START Data provided
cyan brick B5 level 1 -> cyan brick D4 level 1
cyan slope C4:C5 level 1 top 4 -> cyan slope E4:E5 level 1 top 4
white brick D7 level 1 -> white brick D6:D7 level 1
END Data provided
Reproduce the listing in full. Keep it exactly as written.

cyan brick B5 level 1 -> cyan brick D4 level 1
cyan slope C4:C5 level 1 top 4 -> cyan slope E4:E5 level 1 top 4
white brick D7 level 1 -> white brick D6:D7 level 1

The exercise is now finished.